# WHAT THE TASK REQUIRES:
Write out the listing below from the line containing "(561, 277) = (180, 216): green heart -> none" to its last line, unaltered, ends included.

# INPUT RECORDS:
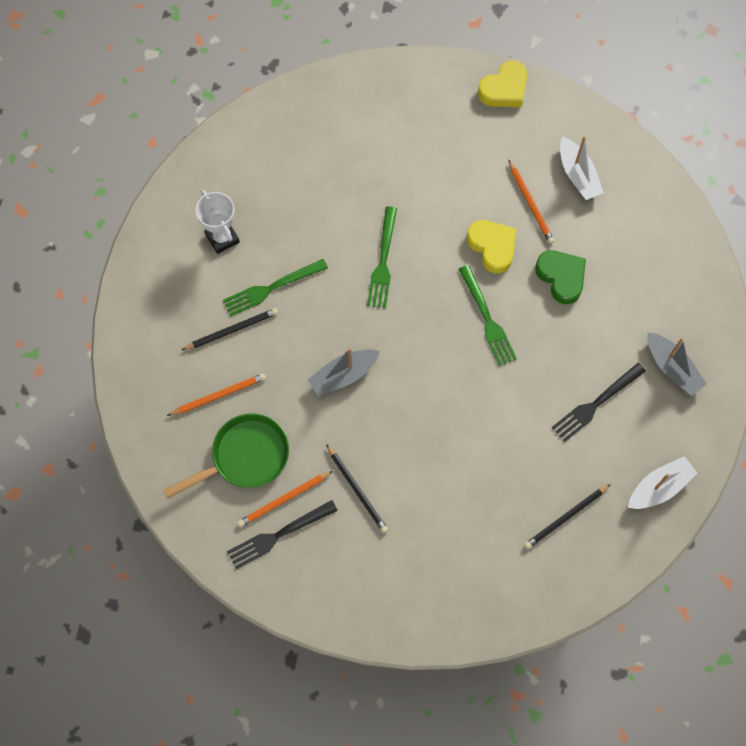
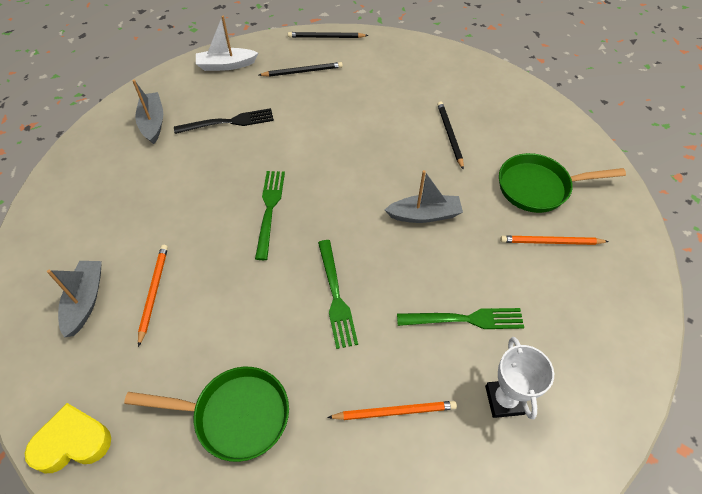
camera: 155 degrees left, 15 degrees down
(232, 330) = (521, 294): black pencil -> black pencil (326, 37)
(277, 536) = (526, 129): black fork -> none
(284, 500) = (513, 149): orange pencil -> orange pencil (395, 411)
(383, 262) = (336, 297): green fork -> green fork turned 135 degrees clockwise
(408, 148) = (235, 415): none -> green pan
(492, 247) = (221, 267): yellow heart -> none
(561, 277) = (180, 216): green heart -> none
(578, 175) = (85, 301): white boat -> grey boat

# ANSWER BELOW:
(561, 277) = (180, 216): green heart -> none
(578, 175) = (85, 301): white boat -> grey boat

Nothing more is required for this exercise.